_Work task_. Print the data that follows word for word, leaving out any picture.

_Source material_.
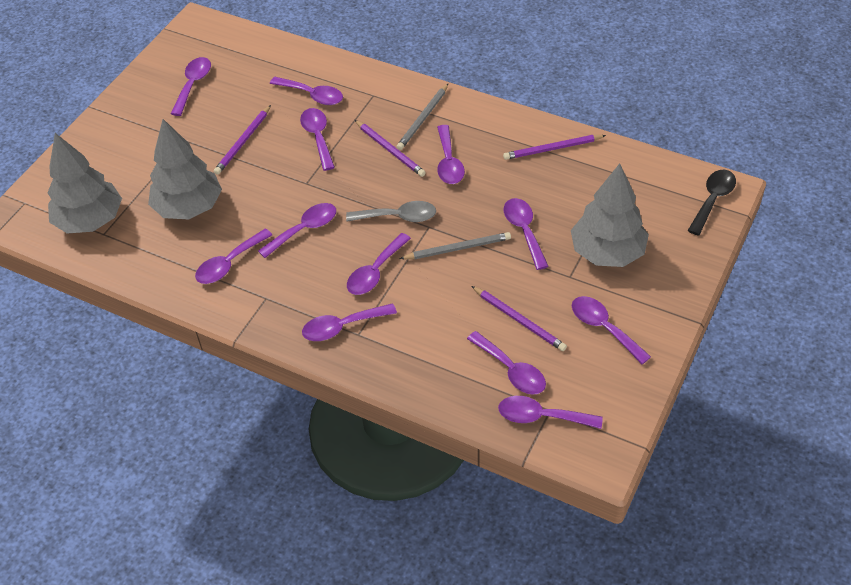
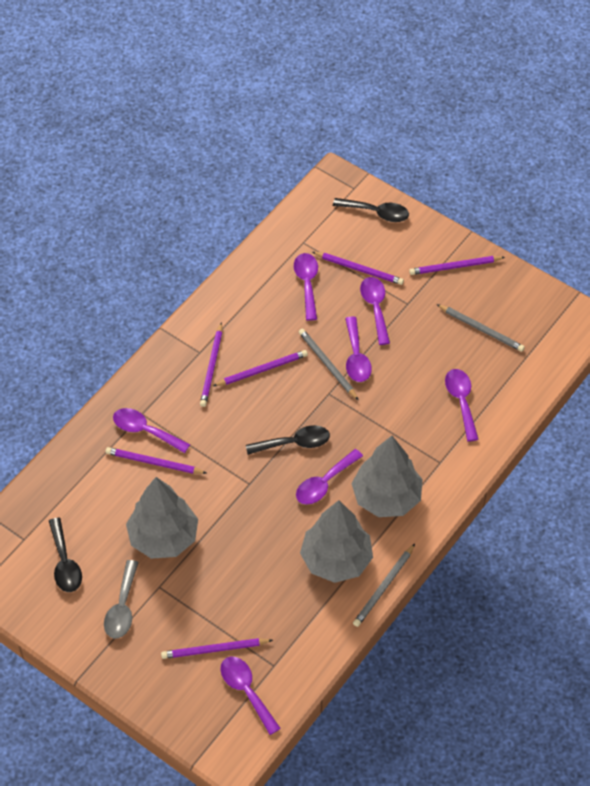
black spoon: 1 -> 3
grey pencil: 2 -> 3
purple pencil: 4 -> 6
purple spoon: 12 -> 7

_Result for this exercise_.
black spoon: 1 -> 3
grey pencil: 2 -> 3
purple pencil: 4 -> 6
purple spoon: 12 -> 7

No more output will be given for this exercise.